[PROVIDED DATA — start]

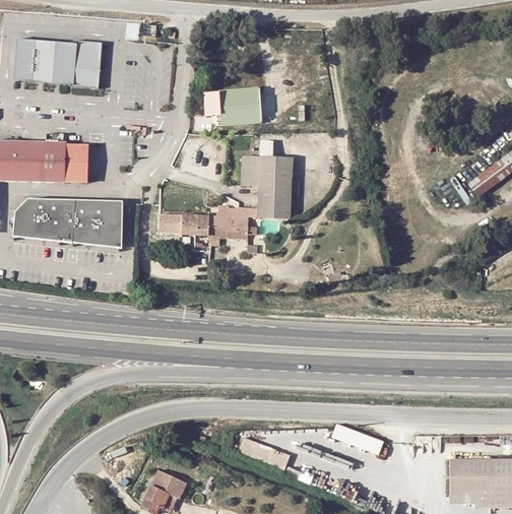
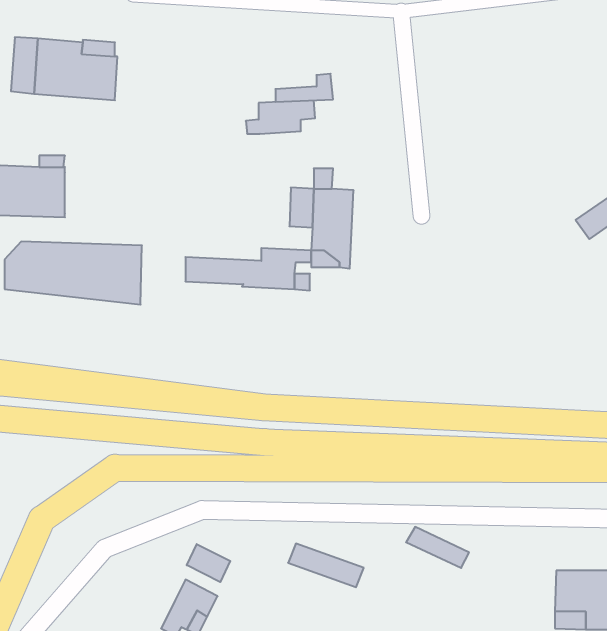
building: [216,102,262,124] -> [275,74,333,102]
building: [62,144,82,178] -> none
building: none -> [187,544,230,582]

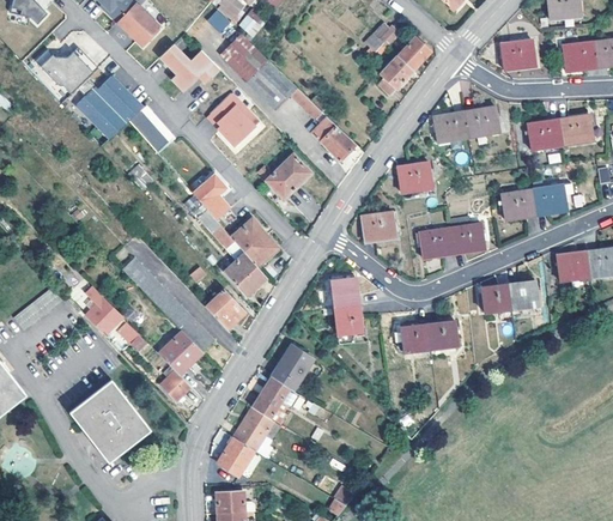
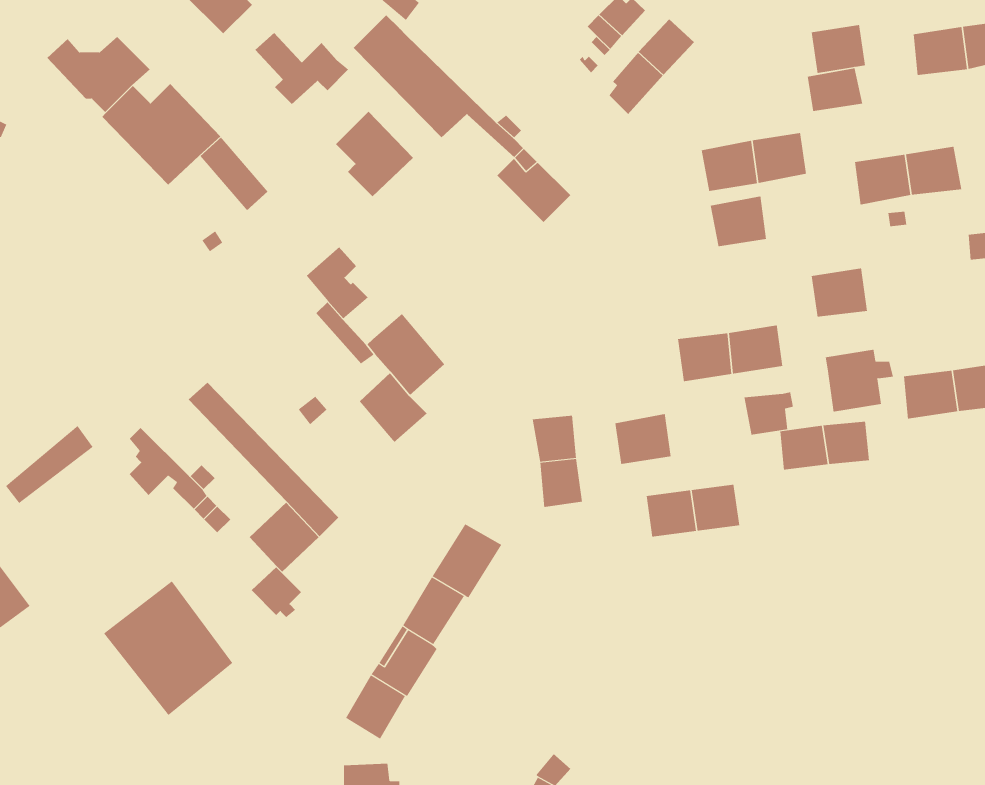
building: none -> [807,67,863,112]
building: [266,155,310,199] -> none
building: [396,162,431,193] -> [710,196,767,247]
building: [530,177,572,216] -> [825,349,894,412]
building: [360,212,395,243] -> [614,413,671,464]
building: none -> [744,391,793,435]
building: [205,290,244,329] -> none

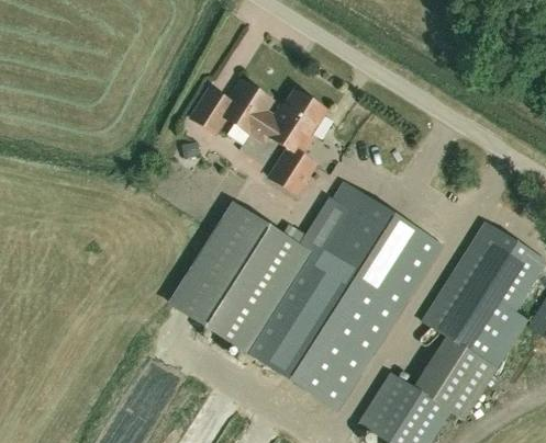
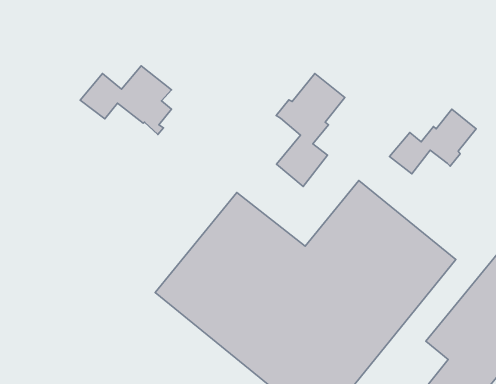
building: [191,80,275,140] -> [80,66,172,135]
building: none -> [389,109,476,174]

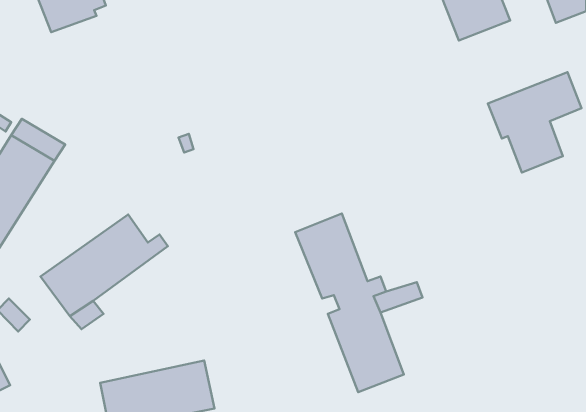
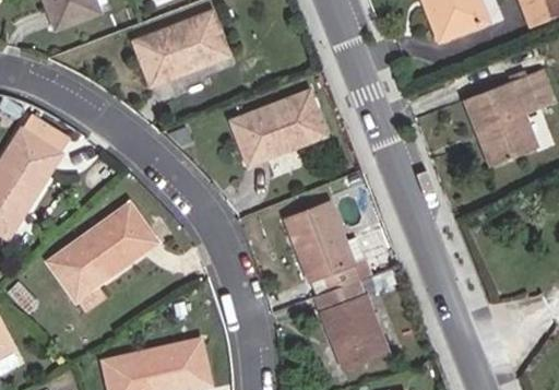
building: none -> [134,12,228,85]
building: none -> [231,93,324,164]

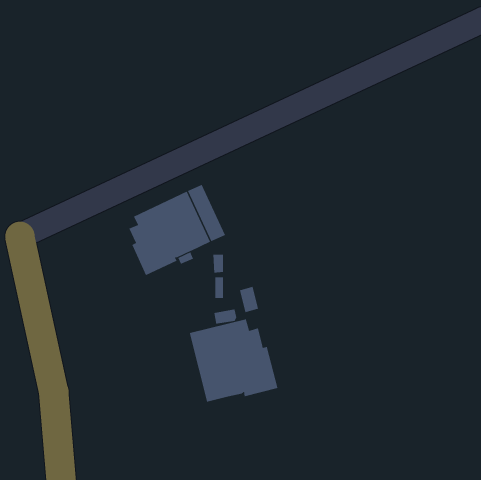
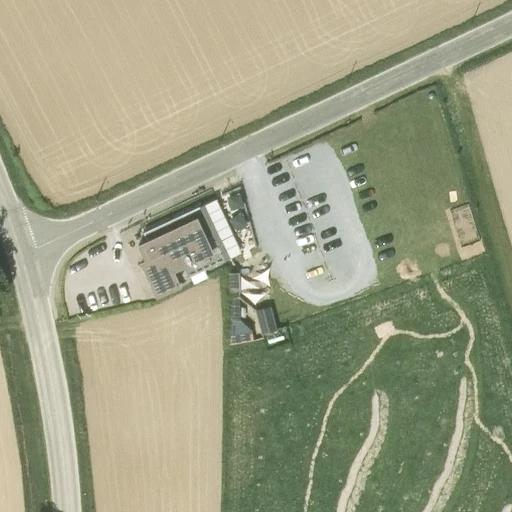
building: [189,319,278,402] -> none

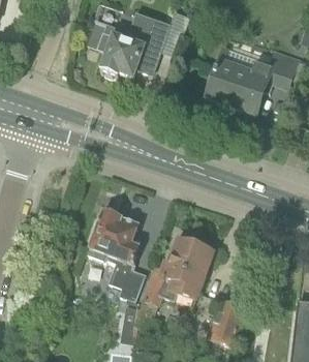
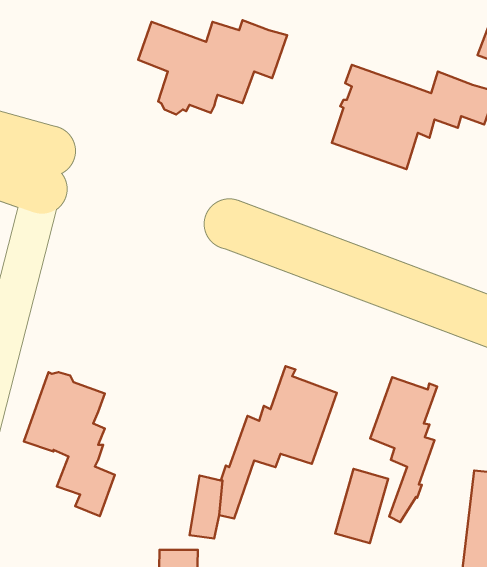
building: [89,211,146,301] -> [24,372,115,516]
building: none -> [370,377,437,522]

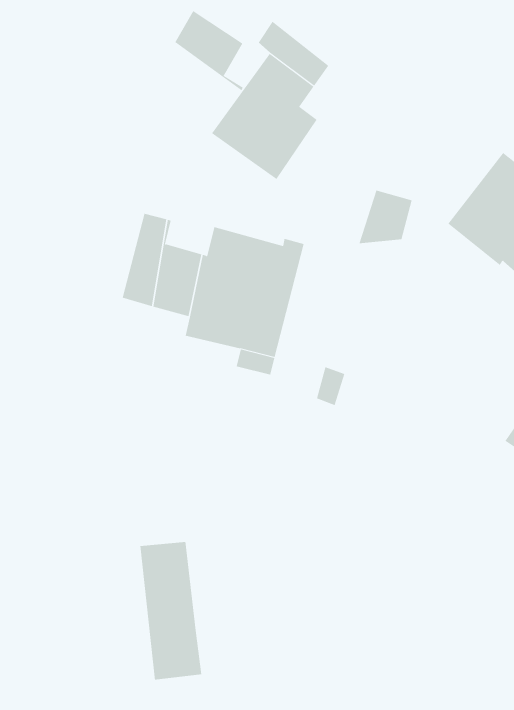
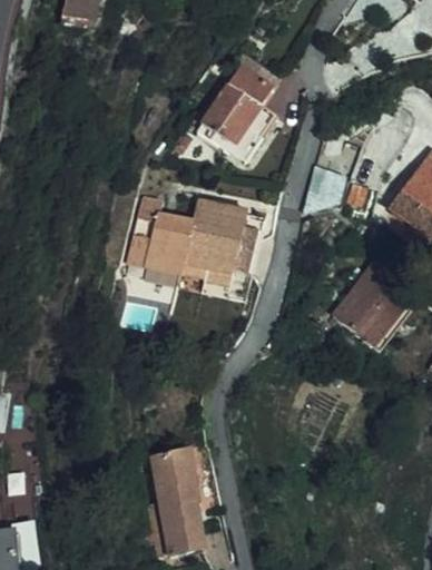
building: [175,10,244,91] -> none
building: none -> [335,266,420,352]
building: none -> [177,436,209,507]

[PROVIDED DATA — finish]

▸ TASK DIRECTIONS: Output only these lines, word for word: the line containing "building: none -> [231,93,324,164]" and every line after it through the last line of the data. Omit the pictures.

▸ OUTPUT BELOW:
building: none -> [231,93,324,164]

building: [189,319,278,402] -> none

building: [89,211,146,301] -> [24,372,115,516]
building: none -> [370,377,437,522]

building: [175,10,244,91] -> none
building: none -> [335,266,420,352]
building: none -> [177,436,209,507]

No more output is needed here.